Task brief:
Transcribe every line from the one containing "orange watering can: 1 -> 0" to the end of the listing, exactly as written, and leave out the pictures.

Record excerpts:

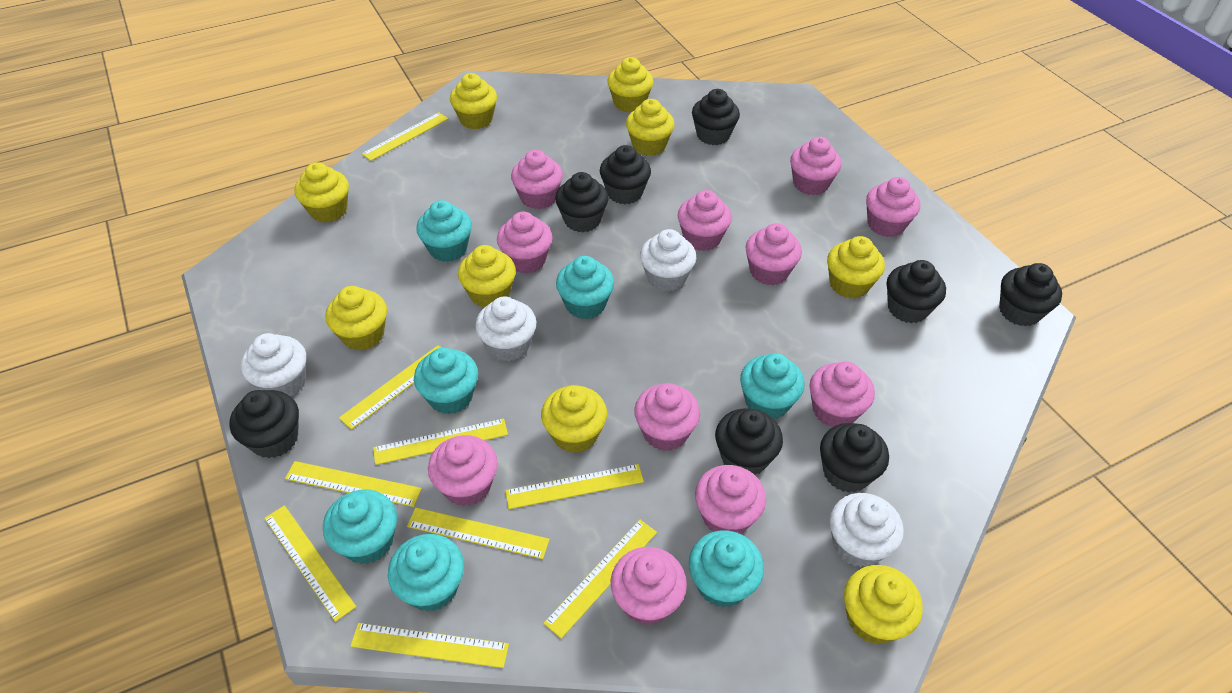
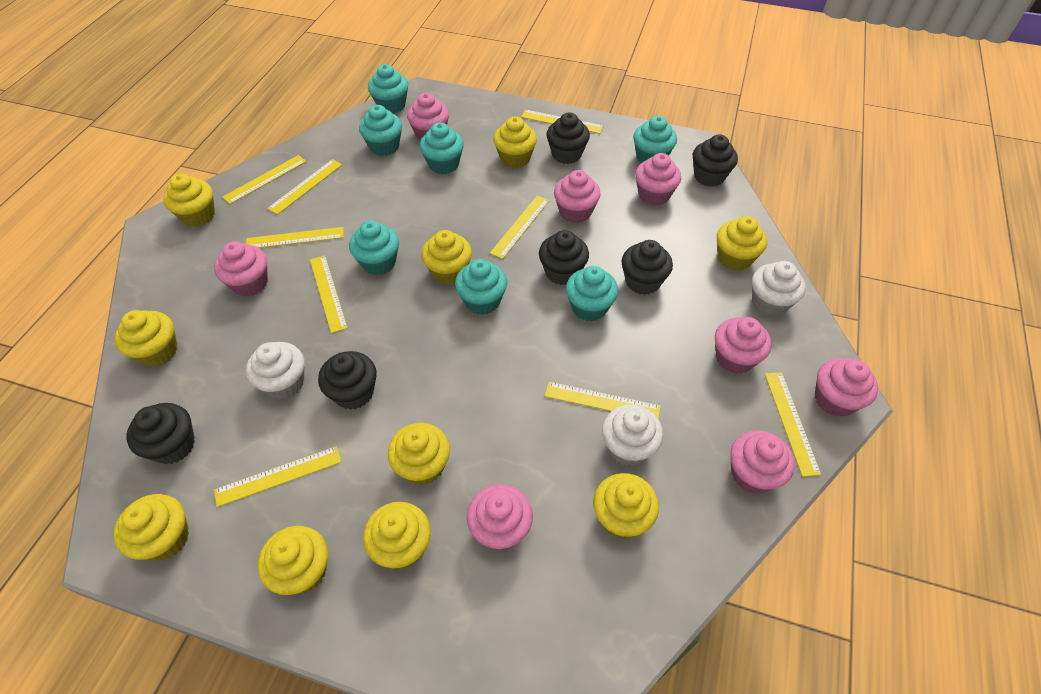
black cupcake: 8 -> 6
pink cupcake: 11 -> 8
white cupcake: 4 -> 3
yellow cupcake: 9 -> 10

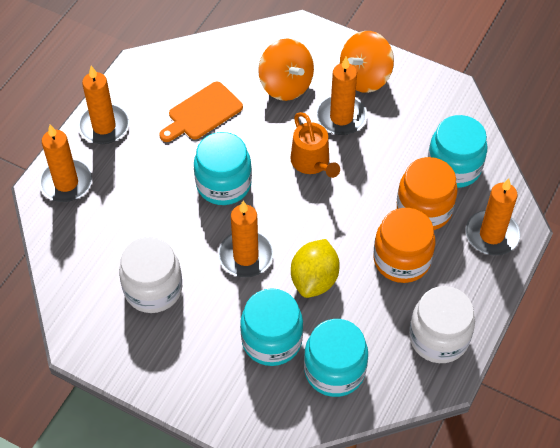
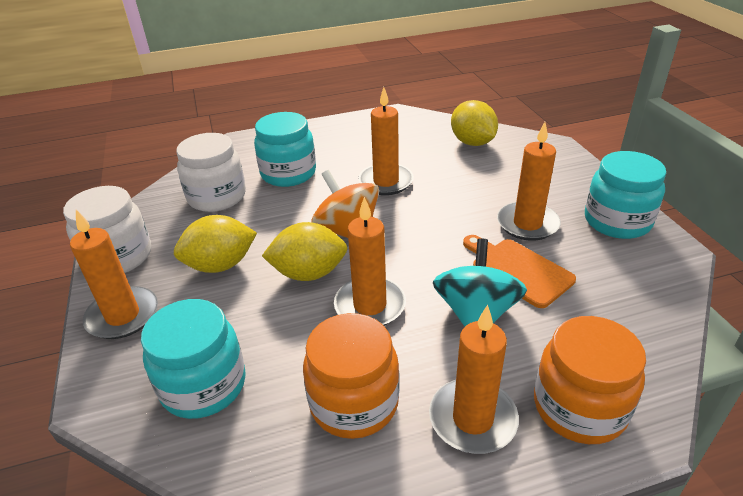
orange spinning top: 2 -> 1
orange watering can: 1 -> 0
turquoise jar: 4 -> 3
turquoise spinning top: 0 -> 1
yellow lemon: 1 -> 3

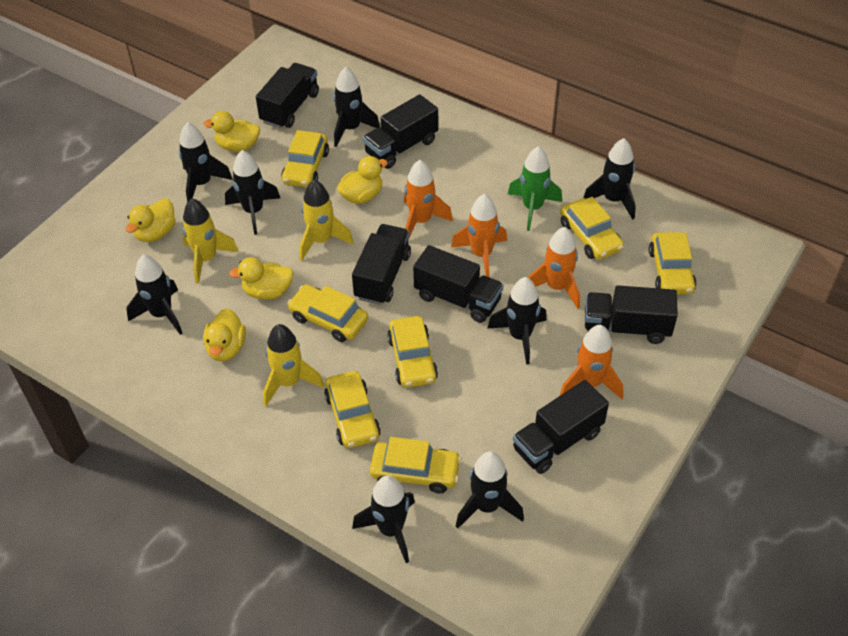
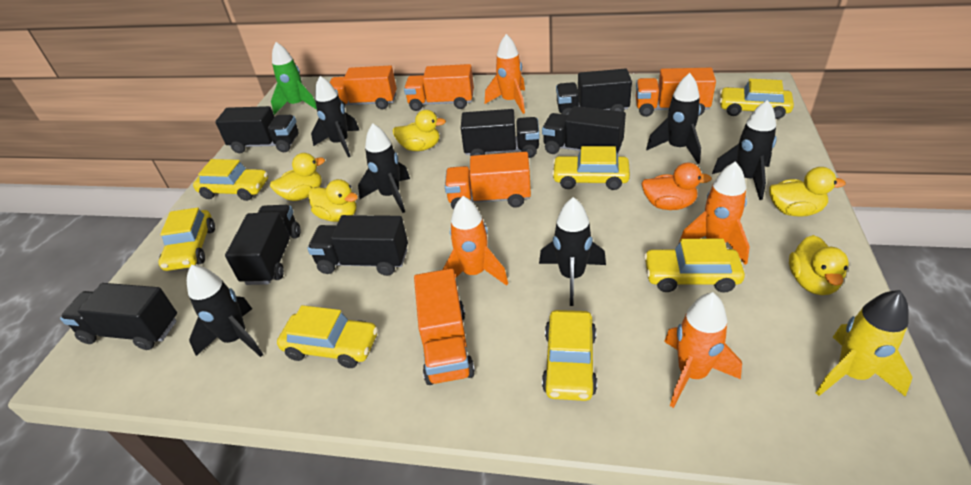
black rocket: 8 -> 6
black truck: 6 -> 7
orange duck: 0 -> 1
orange truck: 0 -> 5
yellow rocket: 3 -> 1

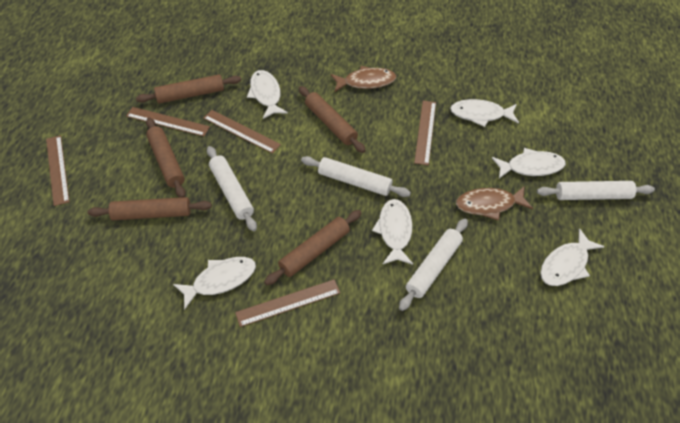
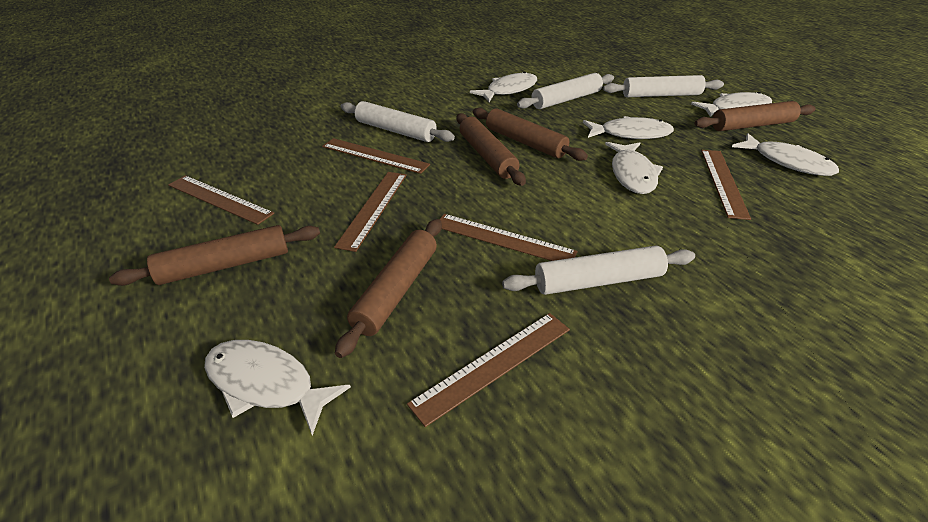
brown fish: 2 -> 0
brown ruler: 5 -> 6

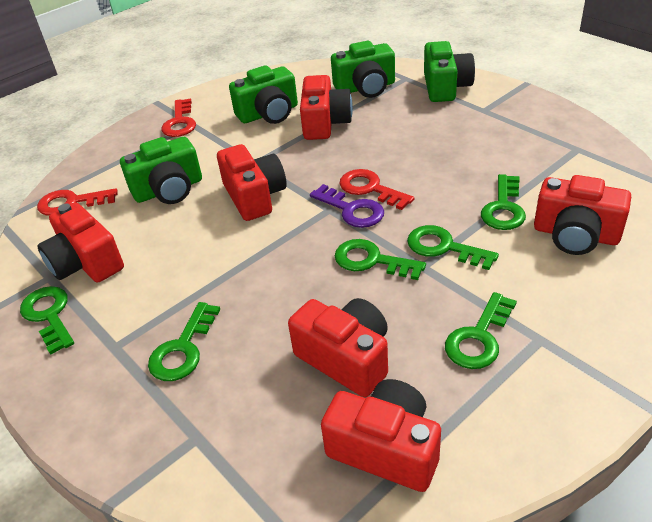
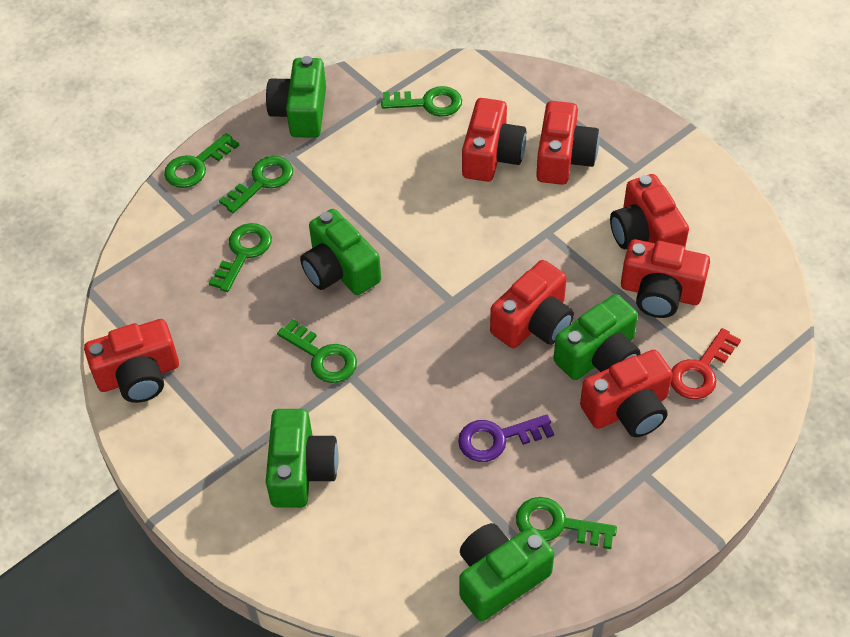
green camera: 4 -> 5
red camera: 6 -> 7
red key: 3 -> 1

The completed task:
orange watering can: 1 -> 0
turquoise jar: 4 -> 3
turquoise spinning top: 0 -> 1
yellow lemon: 1 -> 3

black rocket: 8 -> 6
black truck: 6 -> 7
orange duck: 0 -> 1
orange truck: 0 -> 5
yellow rocket: 3 -> 1

brown fish: 2 -> 0
brown ruler: 5 -> 6

green camera: 4 -> 5
red camera: 6 -> 7
red key: 3 -> 1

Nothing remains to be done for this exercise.